Data =>
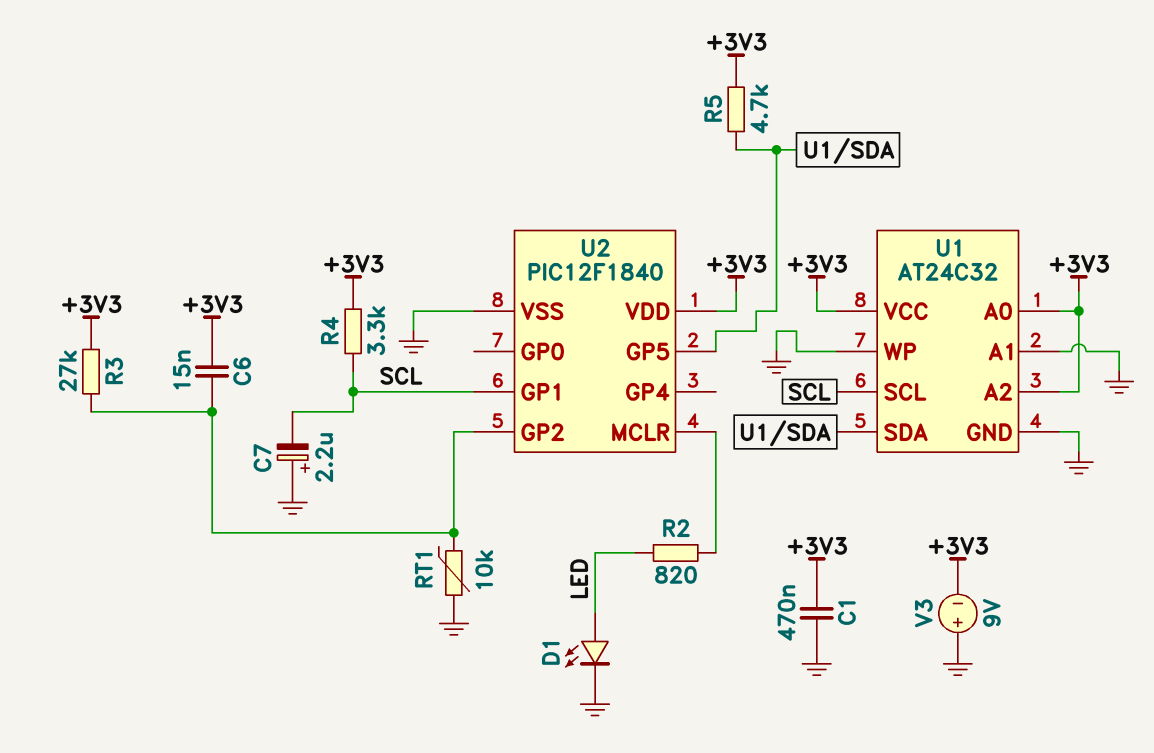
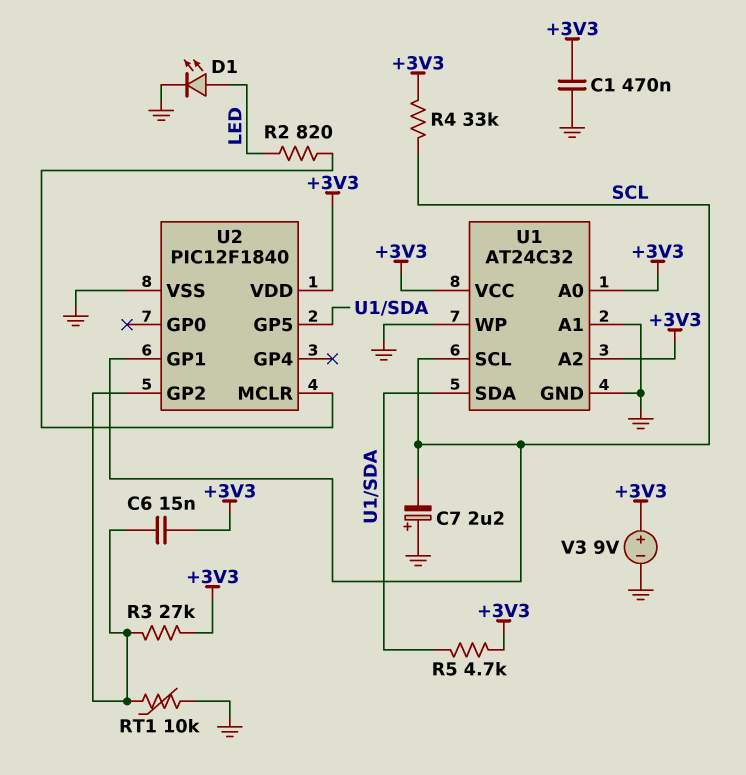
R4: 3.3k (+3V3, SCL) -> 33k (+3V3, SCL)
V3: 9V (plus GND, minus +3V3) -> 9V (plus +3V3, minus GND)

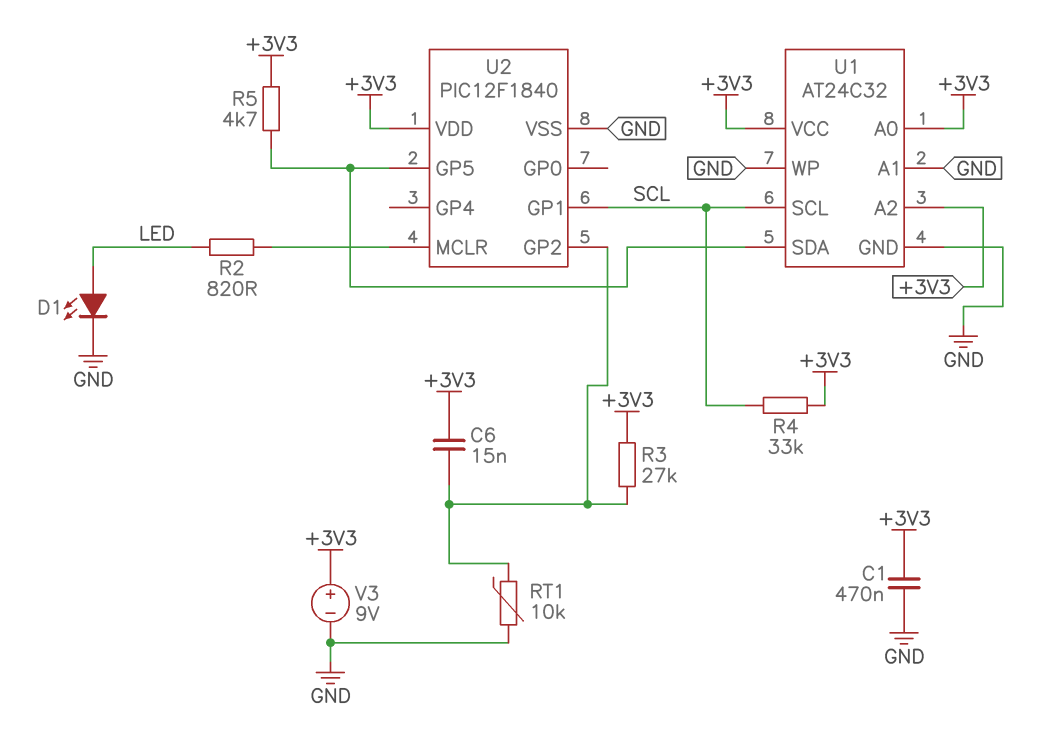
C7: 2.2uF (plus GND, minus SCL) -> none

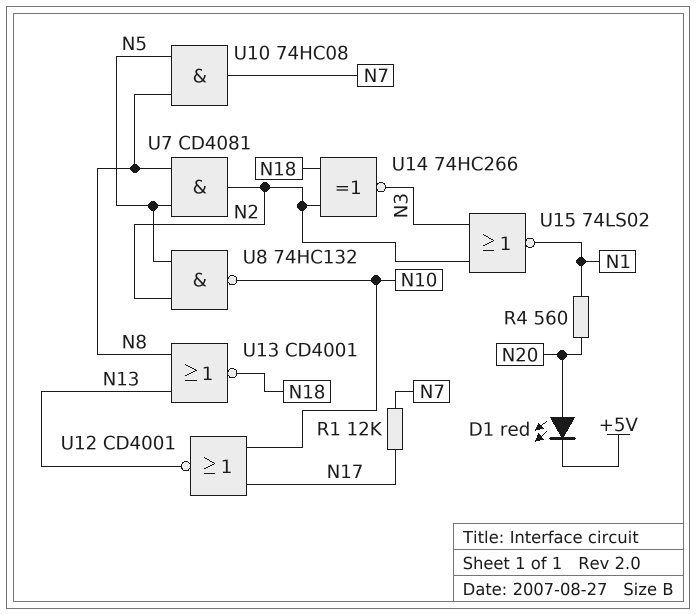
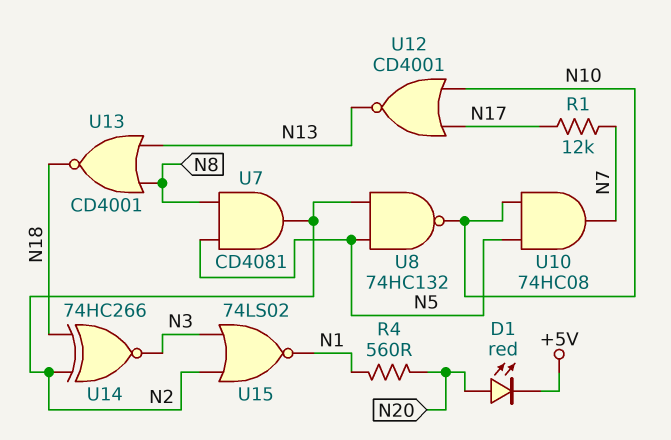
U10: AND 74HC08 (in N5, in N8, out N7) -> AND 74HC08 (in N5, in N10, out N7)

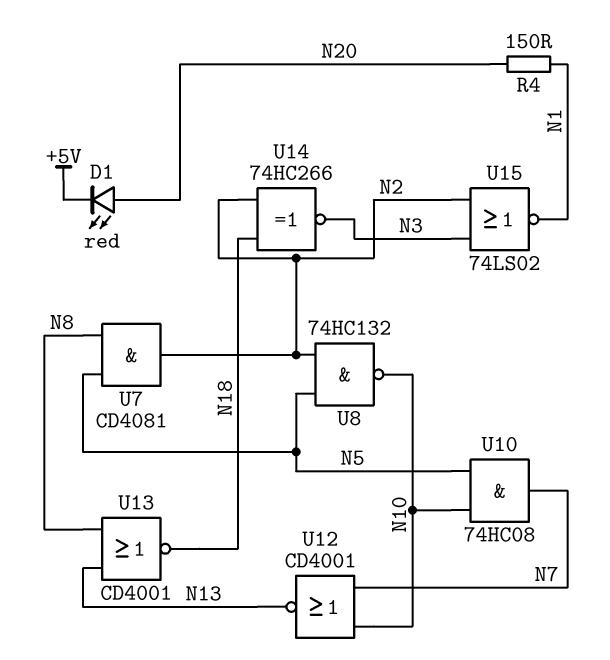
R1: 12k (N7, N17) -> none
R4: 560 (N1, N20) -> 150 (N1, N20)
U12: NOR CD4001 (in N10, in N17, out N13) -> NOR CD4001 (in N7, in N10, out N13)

Task => Please write out, word for word, each line from the one with "U10: AND 74HC08" to the last line of the data, keeping both ends and omitting pictures.

Result for this exercise =>
U10: AND 74HC08 (in N5, in N8, out N7) -> AND 74HC08 (in N5, in N10, out N7)

R1: 12k (N7, N17) -> none
R4: 560 (N1, N20) -> 150 (N1, N20)
U12: NOR CD4001 (in N10, in N17, out N13) -> NOR CD4001 (in N7, in N10, out N13)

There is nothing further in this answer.